■ DIRECTIONS
Copy these lines verbatim.
|---|
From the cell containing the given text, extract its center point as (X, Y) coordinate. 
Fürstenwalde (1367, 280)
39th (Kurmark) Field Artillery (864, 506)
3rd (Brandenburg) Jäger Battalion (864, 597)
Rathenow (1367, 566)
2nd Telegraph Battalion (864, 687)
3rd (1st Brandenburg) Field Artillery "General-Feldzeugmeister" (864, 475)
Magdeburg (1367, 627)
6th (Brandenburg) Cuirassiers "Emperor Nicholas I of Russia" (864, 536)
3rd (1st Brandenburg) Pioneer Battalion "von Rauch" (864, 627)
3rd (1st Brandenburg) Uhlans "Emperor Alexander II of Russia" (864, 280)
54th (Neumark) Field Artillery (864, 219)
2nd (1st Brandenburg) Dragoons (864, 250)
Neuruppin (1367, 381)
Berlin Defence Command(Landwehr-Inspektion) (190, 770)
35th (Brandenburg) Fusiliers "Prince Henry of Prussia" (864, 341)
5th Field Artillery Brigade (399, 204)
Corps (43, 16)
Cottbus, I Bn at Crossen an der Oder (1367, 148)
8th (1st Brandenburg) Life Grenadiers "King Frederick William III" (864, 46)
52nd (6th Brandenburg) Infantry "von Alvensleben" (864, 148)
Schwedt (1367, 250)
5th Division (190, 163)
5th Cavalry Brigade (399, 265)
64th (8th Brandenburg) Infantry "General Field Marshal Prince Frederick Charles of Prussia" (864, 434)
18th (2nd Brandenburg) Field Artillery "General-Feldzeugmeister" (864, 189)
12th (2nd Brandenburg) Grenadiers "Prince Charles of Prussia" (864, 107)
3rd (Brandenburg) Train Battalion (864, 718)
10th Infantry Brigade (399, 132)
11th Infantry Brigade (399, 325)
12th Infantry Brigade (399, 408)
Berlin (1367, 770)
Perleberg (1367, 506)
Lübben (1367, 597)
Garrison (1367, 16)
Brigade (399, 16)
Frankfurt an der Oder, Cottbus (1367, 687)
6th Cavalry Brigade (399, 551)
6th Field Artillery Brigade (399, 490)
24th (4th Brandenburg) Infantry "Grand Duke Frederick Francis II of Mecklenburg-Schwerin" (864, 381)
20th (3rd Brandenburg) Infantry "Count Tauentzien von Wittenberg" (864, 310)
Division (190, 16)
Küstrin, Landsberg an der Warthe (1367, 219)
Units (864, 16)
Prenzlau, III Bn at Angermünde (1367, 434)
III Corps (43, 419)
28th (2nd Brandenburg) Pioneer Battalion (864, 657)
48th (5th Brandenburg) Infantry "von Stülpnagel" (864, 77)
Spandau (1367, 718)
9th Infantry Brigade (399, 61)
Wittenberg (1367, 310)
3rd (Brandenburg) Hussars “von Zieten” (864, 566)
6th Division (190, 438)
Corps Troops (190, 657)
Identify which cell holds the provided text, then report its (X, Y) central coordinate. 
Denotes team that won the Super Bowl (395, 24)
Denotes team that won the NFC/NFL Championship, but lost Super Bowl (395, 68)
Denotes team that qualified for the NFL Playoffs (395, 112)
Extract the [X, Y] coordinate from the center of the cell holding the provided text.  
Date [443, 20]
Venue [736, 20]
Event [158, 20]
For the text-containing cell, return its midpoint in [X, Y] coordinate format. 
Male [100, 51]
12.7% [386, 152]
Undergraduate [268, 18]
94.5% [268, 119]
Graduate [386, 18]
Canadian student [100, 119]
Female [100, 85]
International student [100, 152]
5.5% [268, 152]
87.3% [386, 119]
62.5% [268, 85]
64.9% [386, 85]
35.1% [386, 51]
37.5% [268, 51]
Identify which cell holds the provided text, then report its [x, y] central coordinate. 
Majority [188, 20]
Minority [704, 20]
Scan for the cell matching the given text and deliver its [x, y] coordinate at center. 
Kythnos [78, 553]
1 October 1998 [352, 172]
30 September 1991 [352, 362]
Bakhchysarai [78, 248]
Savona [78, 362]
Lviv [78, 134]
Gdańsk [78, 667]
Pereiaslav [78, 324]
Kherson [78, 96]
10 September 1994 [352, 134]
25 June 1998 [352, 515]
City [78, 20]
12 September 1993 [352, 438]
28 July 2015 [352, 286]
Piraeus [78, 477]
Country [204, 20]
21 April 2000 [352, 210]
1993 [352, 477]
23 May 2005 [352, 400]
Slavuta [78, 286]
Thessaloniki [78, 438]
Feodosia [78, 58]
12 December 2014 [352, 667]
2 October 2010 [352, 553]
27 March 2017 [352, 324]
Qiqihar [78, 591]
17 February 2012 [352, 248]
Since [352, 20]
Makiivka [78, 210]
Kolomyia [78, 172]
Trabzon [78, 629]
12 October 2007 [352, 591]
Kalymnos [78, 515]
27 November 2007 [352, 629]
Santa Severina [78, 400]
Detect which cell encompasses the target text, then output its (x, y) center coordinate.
|---|
■ SOLUTION TO THE PROBLEM
From the cell containing the given text, extract its center point as (X, Y) coordinate. 
Fürstenwalde (1367, 280)
39th (Kurmark) Field Artillery (864, 506)
3rd (Brandenburg) Jäger Battalion (864, 597)
Rathenow (1367, 566)
2nd Telegraph Battalion (864, 687)
3rd (1st Brandenburg) Field Artillery "General-Feldzeugmeister" (864, 475)
Magdeburg (1367, 627)
6th (Brandenburg) Cuirassiers "Emperor Nicholas I of Russia" (864, 536)
3rd (1st Brandenburg) Pioneer Battalion "von Rauch" (864, 627)
3rd (1st Brandenburg) Uhlans "Emperor Alexander II of Russia" (864, 280)
54th (Neumark) Field Artillery (864, 219)
2nd (1st Brandenburg) Dragoons (864, 250)
Neuruppin (1367, 381)
Berlin Defence Command(Landwehr-Inspektion) (190, 770)
35th (Brandenburg) Fusiliers "Prince Henry of Prussia" (864, 341)
5th Field Artillery Brigade (399, 204)
Corps (43, 16)
Cottbus, I Bn at Crossen an der Oder (1367, 148)
8th (1st Brandenburg) Life Grenadiers "King Frederick William III" (864, 46)
52nd (6th Brandenburg) Infantry "von Alvensleben" (864, 148)
Schwedt (1367, 250)
5th Division (190, 163)
5th Cavalry Brigade (399, 265)
64th (8th Brandenburg) Infantry "General Field Marshal Prince Frederick Charles of Prussia" (864, 434)
18th (2nd Brandenburg) Field Artillery "General-Feldzeugmeister" (864, 189)
12th (2nd Brandenburg) Grenadiers "Prince Charles of Prussia" (864, 107)
3rd (Brandenburg) Train Battalion (864, 718)
10th Infantry Brigade (399, 132)
11th Infantry Brigade (399, 325)
12th Infantry Brigade (399, 408)
Berlin (1367, 770)
Perleberg (1367, 506)
Lübben (1367, 597)
Garrison (1367, 16)
Brigade (399, 16)
Frankfurt an der Oder, Cottbus (1367, 687)
6th Cavalry Brigade (399, 551)
6th Field Artillery Brigade (399, 490)
24th (4th Brandenburg) Infantry "Grand Duke Frederick Francis II of Mecklenburg-Schwerin" (864, 381)
20th (3rd Brandenburg) Infantry "Count Tauentzien von Wittenberg" (864, 310)
Division (190, 16)
Küstrin, Landsberg an der Warthe (1367, 219)
Units (864, 16)
Prenzlau, III Bn at Angermünde (1367, 434)
III Corps (43, 419)
28th (2nd Brandenburg) Pioneer Battalion (864, 657)
48th (5th Brandenburg) Infantry "von Stülpnagel" (864, 77)
Spandau (1367, 718)
9th Infantry Brigade (399, 61)
Wittenberg (1367, 310)
3rd (Brandenburg) Hussars “von Zieten” (864, 566)
6th Division (190, 438)
Corps Troops (190, 657)
Identify which cell holds the provided text, then report its (X, Y) central coordinate. 
Denotes team that won the Super Bowl (395, 24)
Denotes team that won the NFC/NFL Championship, but lost Super Bowl (395, 68)
Denotes team that qualified for the NFL Playoffs (395, 112)
Extract the [X, Y] coordinate from the center of the cell holding the provided text.  
Date [443, 20]
Venue [736, 20]
Event [158, 20]
For the text-containing cell, return its midpoint in [X, Y] coordinate format. 
Male [100, 51]
12.7% [386, 152]
Undergraduate [268, 18]
94.5% [268, 119]
Graduate [386, 18]
Canadian student [100, 119]
Female [100, 85]
International student [100, 152]
5.5% [268, 152]
87.3% [386, 119]
62.5% [268, 85]
64.9% [386, 85]
35.1% [386, 51]
37.5% [268, 51]
Identify which cell holds the provided text, then report its [x, y] central coordinate. 
Majority [188, 20]
Minority [704, 20]
Scan for the cell matching the given text and deliver its [x, y] coordinate at center. 
Kythnos [78, 553]
1 October 1998 [352, 172]
30 September 1991 [352, 362]
Bakhchysarai [78, 248]
Savona [78, 362]
Lviv [78, 134]
Gdańsk [78, 667]
Pereiaslav [78, 324]
Kherson [78, 96]
10 September 1994 [352, 134]
25 June 1998 [352, 515]
City [78, 20]
12 September 1993 [352, 438]
28 July 2015 [352, 286]
Piraeus [78, 477]
Country [204, 20]
21 April 2000 [352, 210]
1993 [352, 477]
23 May 2005 [352, 400]
Slavuta [78, 286]
Thessaloniki [78, 438]
Feodosia [78, 58]
12 December 2014 [352, 667]
2 October 2010 [352, 553]
27 March 2017 [352, 324]
Qiqihar [78, 591]
17 February 2012 [352, 248]
Since [352, 20]
Makiivka [78, 210]
Kolomyia [78, 172]
Trabzon [78, 629]
12 October 2007 [352, 591]
Kalymnos [78, 515]
27 November 2007 [352, 629]
Santa Severina [78, 400]
Detect which cell encompasses the target text, then output its (x, y) center coordinate.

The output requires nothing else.